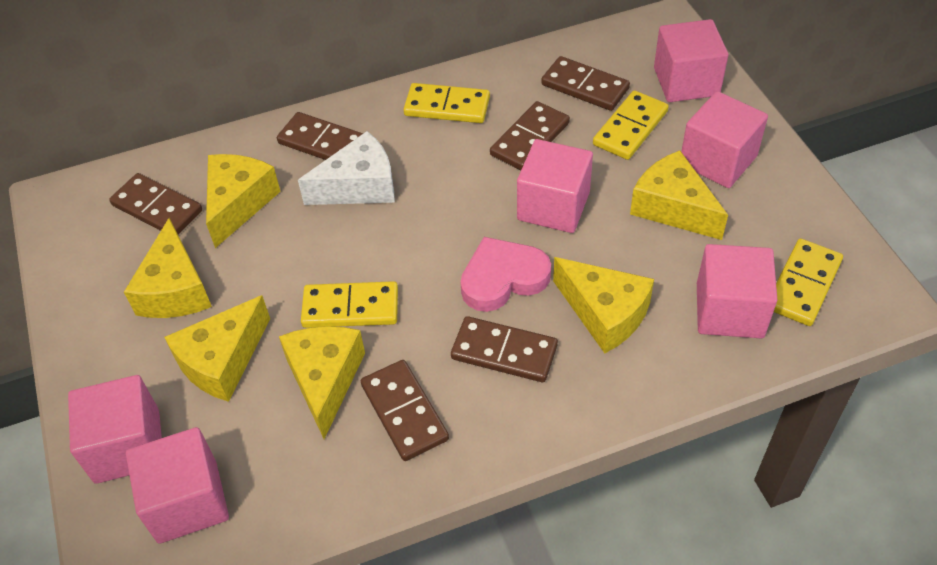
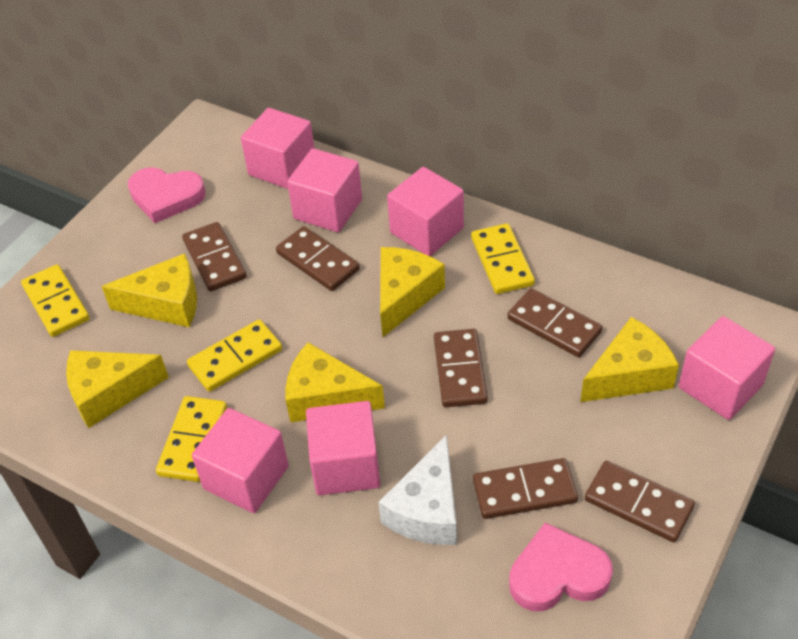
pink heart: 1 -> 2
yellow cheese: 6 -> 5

---

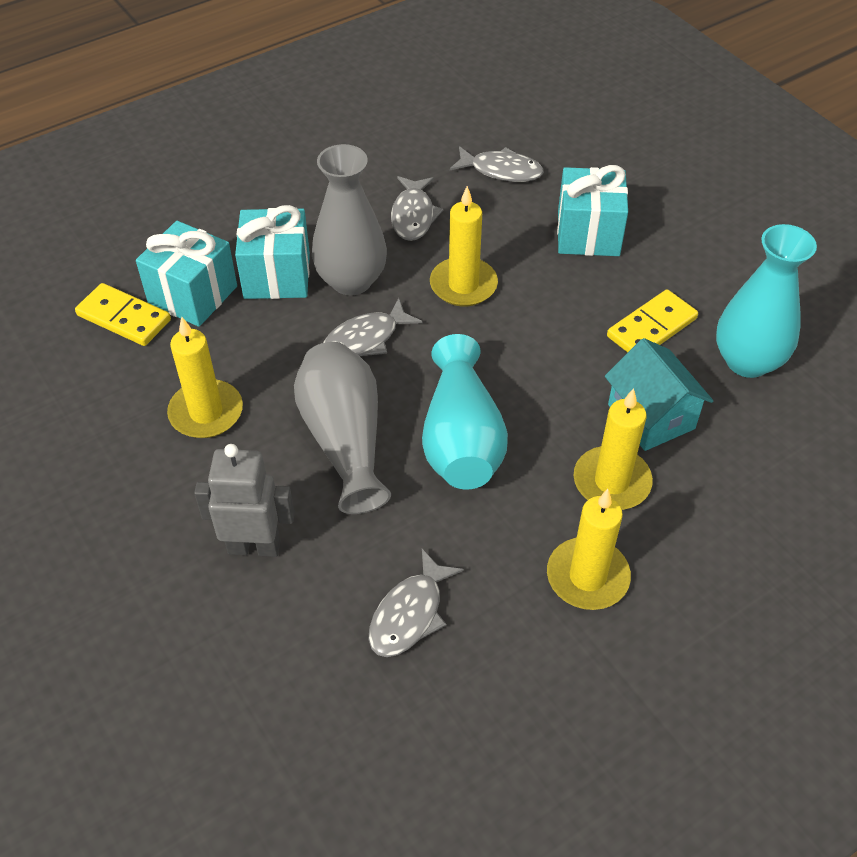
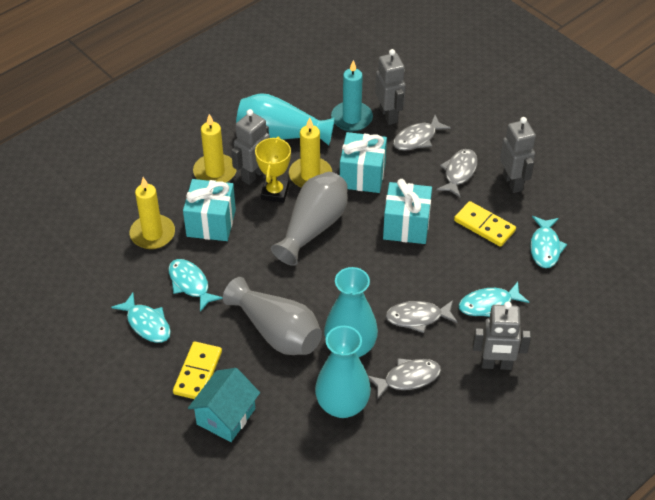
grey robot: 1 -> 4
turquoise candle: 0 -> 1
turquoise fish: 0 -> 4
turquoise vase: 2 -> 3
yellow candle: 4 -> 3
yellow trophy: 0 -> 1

> **EXERCISE GOAL**: Each line in the listing where the word "yellow" is found is to be copied.

> **RESPONSE BELOW**:
yellow cheese: 6 -> 5
yellow candle: 4 -> 3
yellow trophy: 0 -> 1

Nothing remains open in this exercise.